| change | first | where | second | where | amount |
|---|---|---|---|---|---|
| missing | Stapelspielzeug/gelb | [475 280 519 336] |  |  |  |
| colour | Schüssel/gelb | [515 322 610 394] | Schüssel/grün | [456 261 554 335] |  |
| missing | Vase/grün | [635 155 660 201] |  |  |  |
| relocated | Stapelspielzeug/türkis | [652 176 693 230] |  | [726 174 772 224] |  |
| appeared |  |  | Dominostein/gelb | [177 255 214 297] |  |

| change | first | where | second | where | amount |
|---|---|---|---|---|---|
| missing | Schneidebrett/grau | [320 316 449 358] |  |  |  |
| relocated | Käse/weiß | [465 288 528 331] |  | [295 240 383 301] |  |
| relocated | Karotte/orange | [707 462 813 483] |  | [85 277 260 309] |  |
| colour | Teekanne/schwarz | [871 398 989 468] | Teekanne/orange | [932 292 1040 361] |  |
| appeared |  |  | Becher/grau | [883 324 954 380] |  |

+ + +

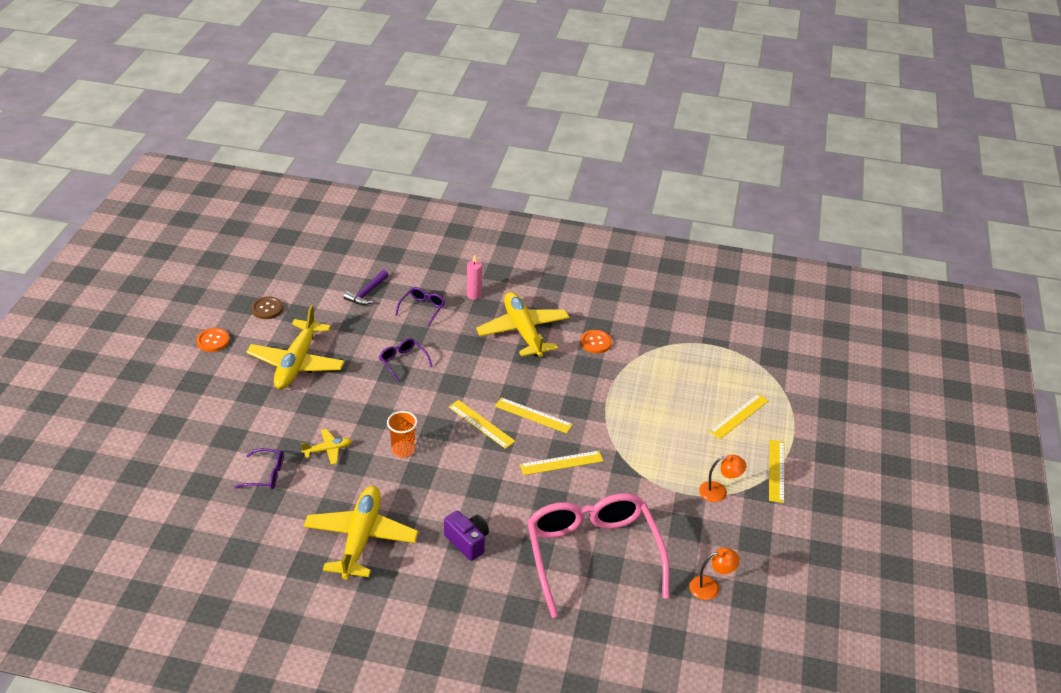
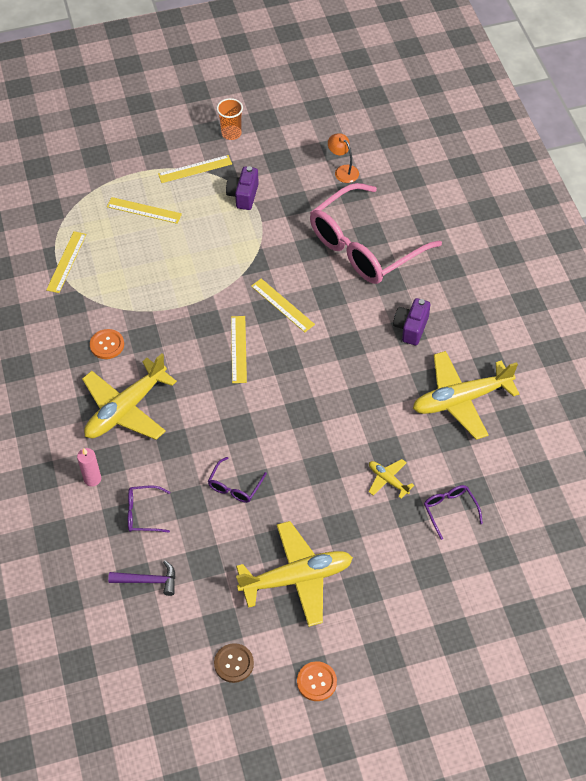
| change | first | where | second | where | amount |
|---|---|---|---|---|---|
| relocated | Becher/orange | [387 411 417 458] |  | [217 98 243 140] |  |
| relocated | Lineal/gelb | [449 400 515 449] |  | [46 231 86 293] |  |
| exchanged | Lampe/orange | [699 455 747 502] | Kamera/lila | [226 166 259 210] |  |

+ + +

Exercise prompt
Above are the records. Identify each line that contains the word "grün".

Your response
| colour | Schüssel/gelb | [515 322 610 394] | Schüssel/grün | [456 261 554 335] |  |
| missing | Vase/grün | [635 155 660 201] |  |  |  |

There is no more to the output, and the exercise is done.